What you should do:
The full data must be written out exactly, with every line included.
** Opening Data to examine block **
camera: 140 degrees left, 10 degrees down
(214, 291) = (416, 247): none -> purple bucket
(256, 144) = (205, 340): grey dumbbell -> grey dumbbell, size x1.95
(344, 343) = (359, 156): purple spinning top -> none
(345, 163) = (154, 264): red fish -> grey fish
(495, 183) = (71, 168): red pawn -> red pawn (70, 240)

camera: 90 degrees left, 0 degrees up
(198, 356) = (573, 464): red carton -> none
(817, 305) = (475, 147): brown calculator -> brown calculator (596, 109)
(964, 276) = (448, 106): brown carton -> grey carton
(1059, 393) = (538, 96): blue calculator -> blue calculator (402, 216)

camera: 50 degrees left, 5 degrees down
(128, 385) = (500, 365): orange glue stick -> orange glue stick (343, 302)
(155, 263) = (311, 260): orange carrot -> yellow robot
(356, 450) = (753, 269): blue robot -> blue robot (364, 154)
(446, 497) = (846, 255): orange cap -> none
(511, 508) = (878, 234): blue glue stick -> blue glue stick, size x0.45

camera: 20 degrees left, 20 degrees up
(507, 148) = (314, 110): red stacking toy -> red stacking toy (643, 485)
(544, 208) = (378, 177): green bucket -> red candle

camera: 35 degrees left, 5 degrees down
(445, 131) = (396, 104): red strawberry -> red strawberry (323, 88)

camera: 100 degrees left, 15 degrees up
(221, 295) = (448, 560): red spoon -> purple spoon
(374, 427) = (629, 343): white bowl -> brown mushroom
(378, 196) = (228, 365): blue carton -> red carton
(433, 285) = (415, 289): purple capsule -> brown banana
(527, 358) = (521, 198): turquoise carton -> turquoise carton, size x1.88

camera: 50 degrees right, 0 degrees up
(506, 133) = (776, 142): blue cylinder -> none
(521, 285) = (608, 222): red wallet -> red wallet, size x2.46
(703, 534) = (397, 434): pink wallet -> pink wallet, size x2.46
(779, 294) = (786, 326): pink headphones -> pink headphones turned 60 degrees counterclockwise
** Closing Data to examine block **
Your solution:
camera: 140 degrees left, 10 degrees down
(214, 291) = (416, 247): none -> purple bucket
(256, 144) = (205, 340): grey dumbbell -> grey dumbbell, size x1.95
(344, 343) = (359, 156): purple spinning top -> none
(345, 163) = (154, 264): red fish -> grey fish
(495, 183) = (71, 168): red pawn -> red pawn (70, 240)

camera: 90 degrees left, 0 degrees up
(198, 356) = (573, 464): red carton -> none
(817, 305) = (475, 147): brown calculator -> brown calculator (596, 109)
(964, 276) = (448, 106): brown carton -> grey carton
(1059, 393) = (538, 96): blue calculator -> blue calculator (402, 216)

camera: 50 degrees left, 5 degrees down
(128, 385) = (500, 365): orange glue stick -> orange glue stick (343, 302)
(155, 263) = (311, 260): orange carrot -> yellow robot
(356, 450) = (753, 269): blue robot -> blue robot (364, 154)
(446, 497) = (846, 255): orange cap -> none
(511, 508) = (878, 234): blue glue stick -> blue glue stick, size x0.45

camera: 20 degrees left, 20 degrees up
(507, 148) = (314, 110): red stacking toy -> red stacking toy (643, 485)
(544, 208) = (378, 177): green bucket -> red candle

camera: 35 degrees left, 5 degrees down
(445, 131) = (396, 104): red strawberry -> red strawberry (323, 88)

camera: 100 degrees left, 15 degrees up
(221, 295) = (448, 560): red spoon -> purple spoon
(374, 427) = (629, 343): white bowl -> brown mushroom
(378, 196) = (228, 365): blue carton -> red carton
(433, 285) = (415, 289): purple capsule -> brown banana
(527, 358) = (521, 198): turquoise carton -> turquoise carton, size x1.88

camera: 50 degrees right, 0 degrees up
(506, 133) = (776, 142): blue cylinder -> none
(521, 285) = (608, 222): red wallet -> red wallet, size x2.46
(703, 534) = (397, 434): pink wallet -> pink wallet, size x2.46
(779, 294) = (786, 326): pink headphones -> pink headphones turned 60 degrees counterclockwise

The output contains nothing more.